Activity: Output, word for word, the lines of this listing that fall between the line with "HALL pin OUT: GP20 -> GP13" and the line with "LIGHT1: LM393 -> KY-018", counting both of those lines, and no others.

Provided data:
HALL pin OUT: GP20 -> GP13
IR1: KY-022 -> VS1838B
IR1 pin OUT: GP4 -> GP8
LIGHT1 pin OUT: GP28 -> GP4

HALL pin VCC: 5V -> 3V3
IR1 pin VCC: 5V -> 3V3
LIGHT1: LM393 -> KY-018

...

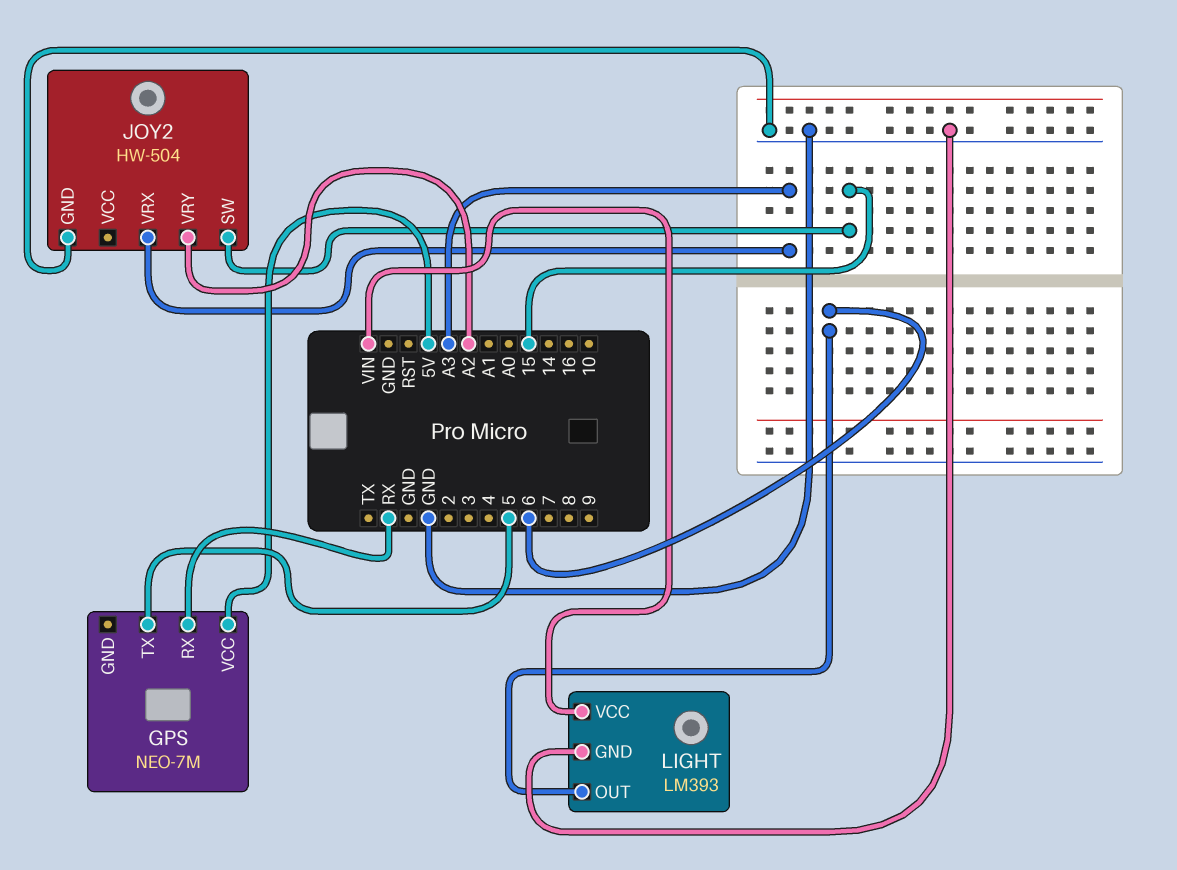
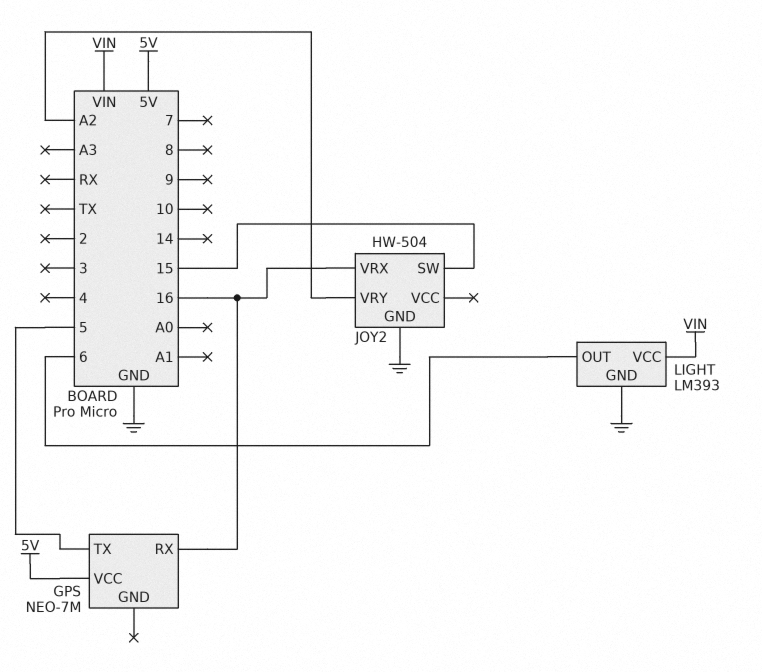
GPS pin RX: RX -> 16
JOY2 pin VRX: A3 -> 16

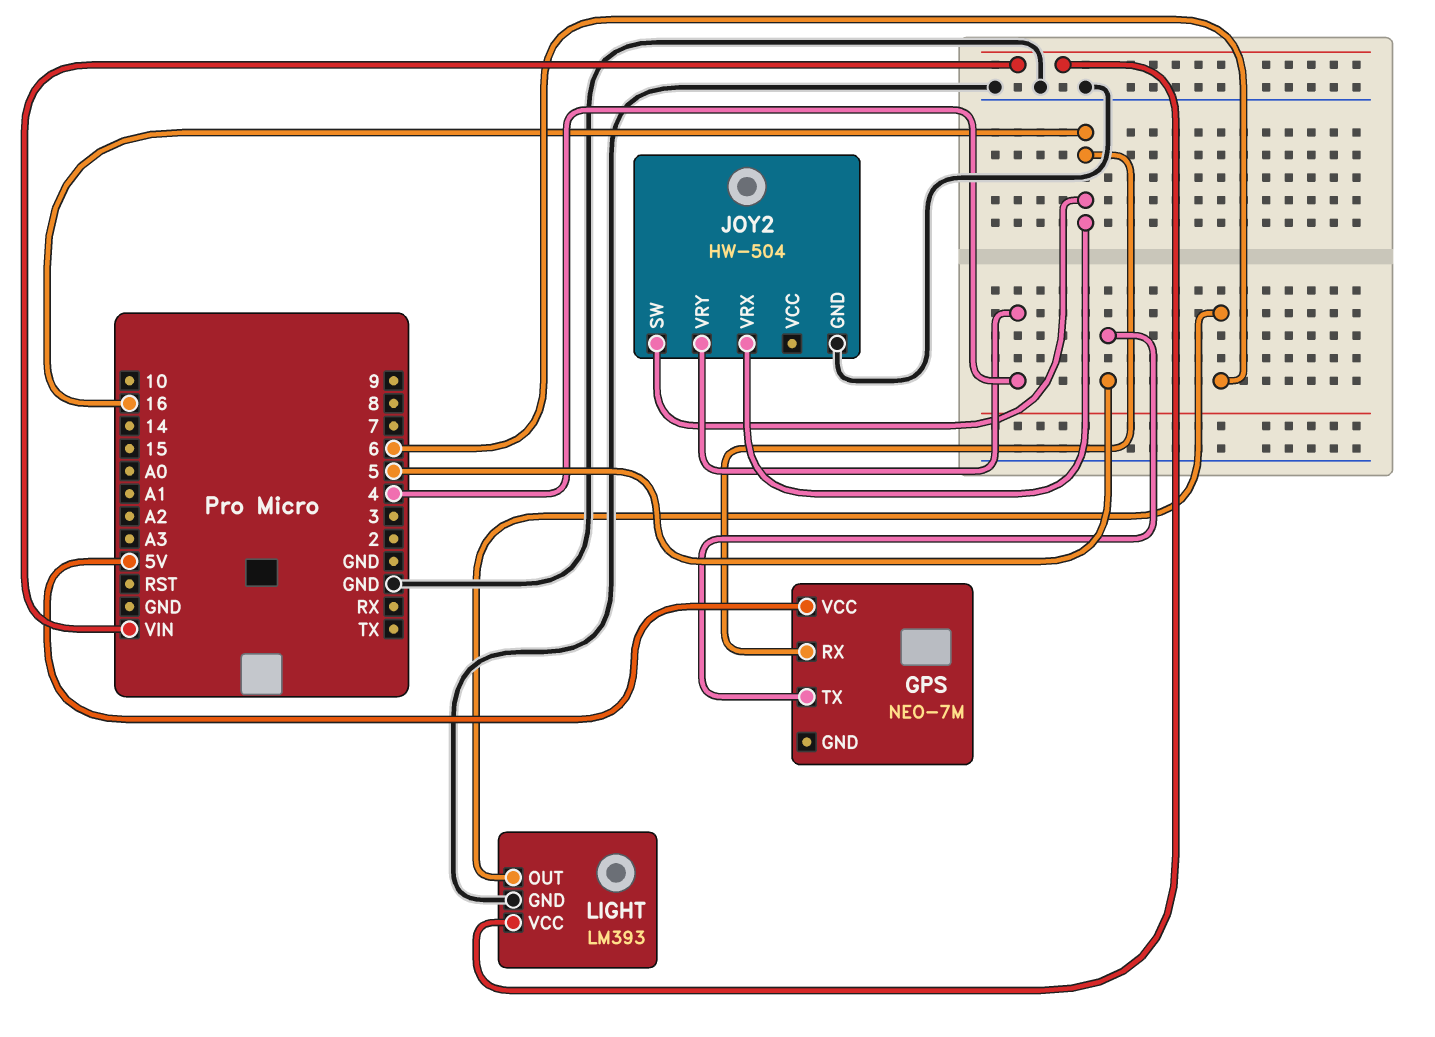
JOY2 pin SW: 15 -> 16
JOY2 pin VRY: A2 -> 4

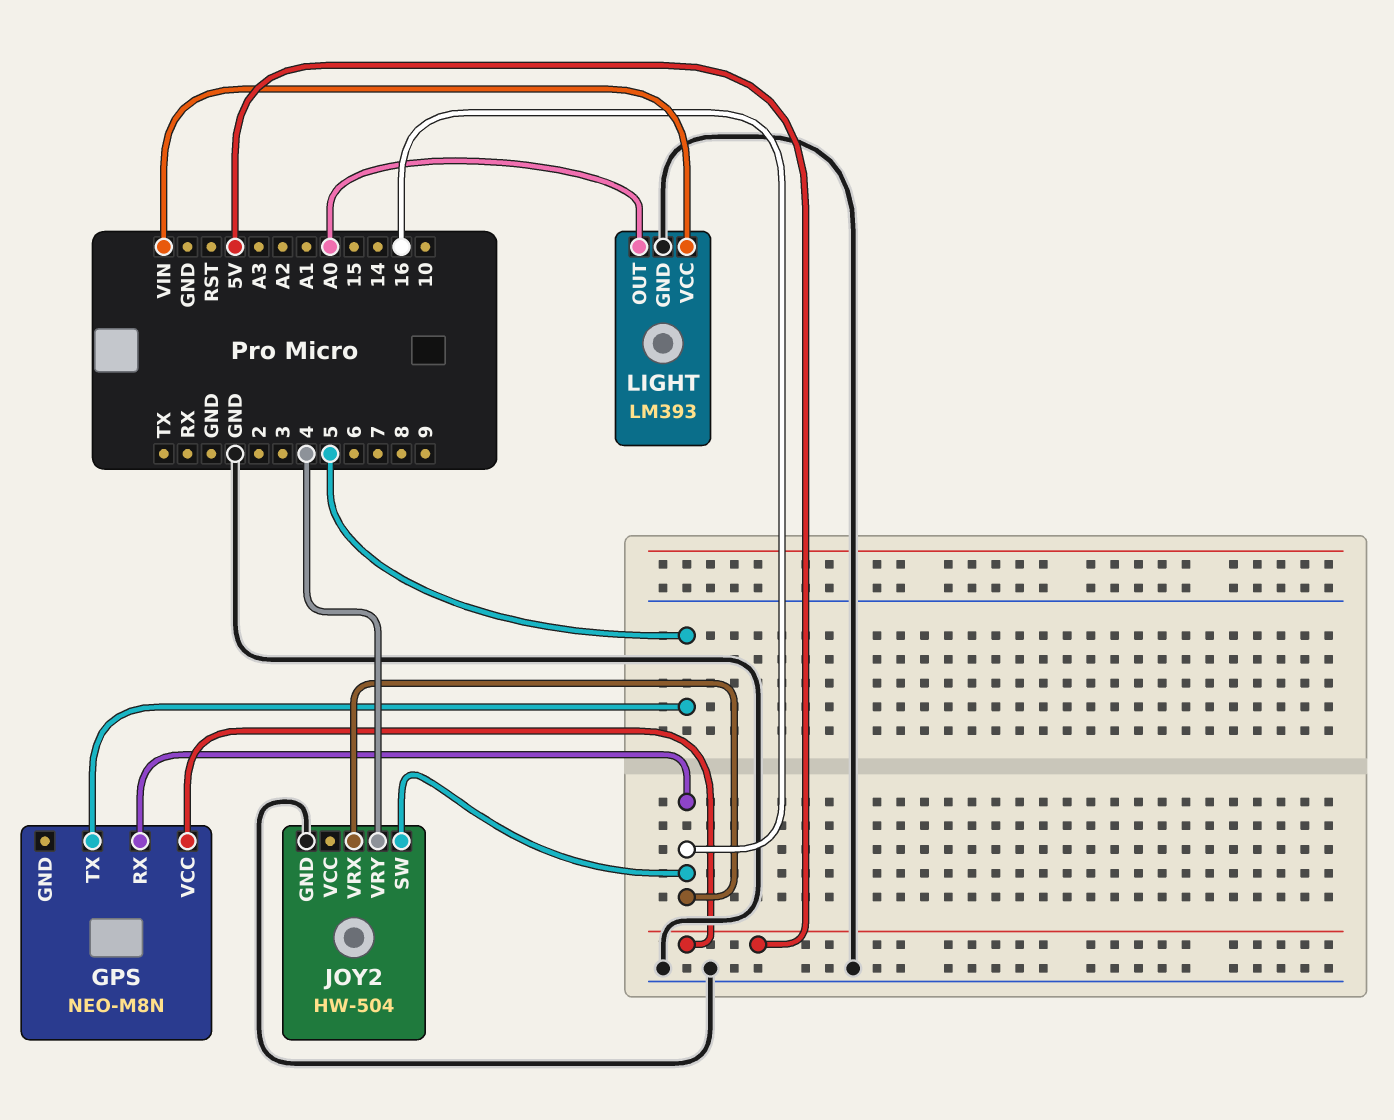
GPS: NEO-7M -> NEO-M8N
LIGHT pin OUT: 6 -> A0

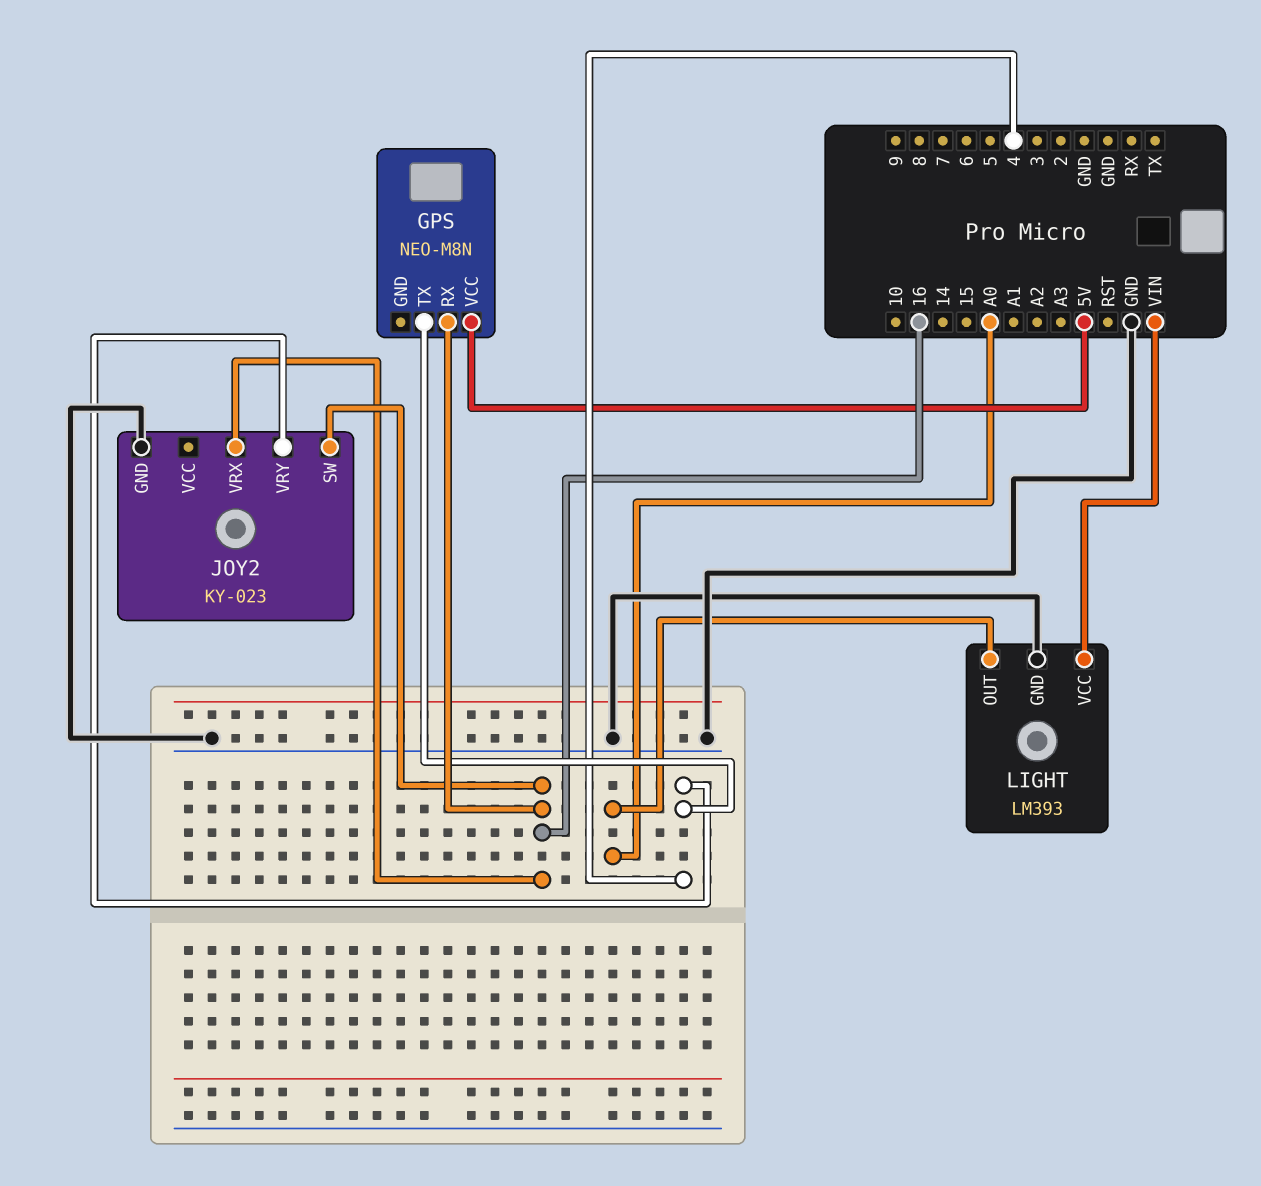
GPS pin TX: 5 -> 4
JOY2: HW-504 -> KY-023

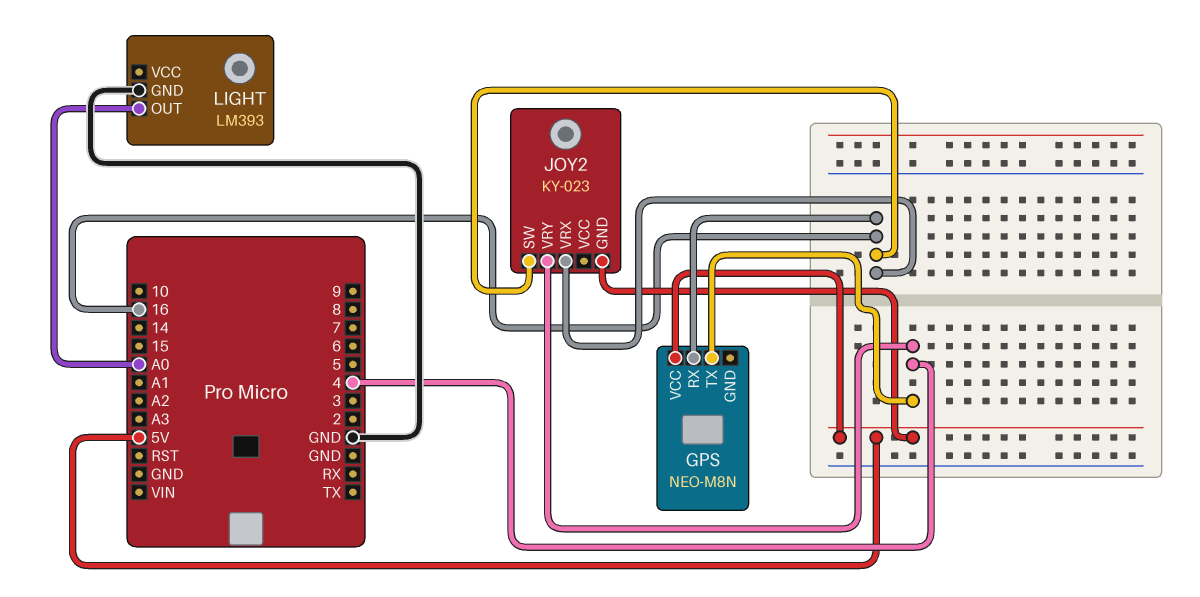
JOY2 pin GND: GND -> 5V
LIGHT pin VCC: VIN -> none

Your solution:
HALL pin OUT: GP20 -> GP13
IR1: KY-022 -> VS1838B
IR1 pin OUT: GP4 -> GP8
LIGHT1 pin OUT: GP28 -> GP4

HALL pin VCC: 5V -> 3V3
IR1 pin VCC: 5V -> 3V3
LIGHT1: LM393 -> KY-018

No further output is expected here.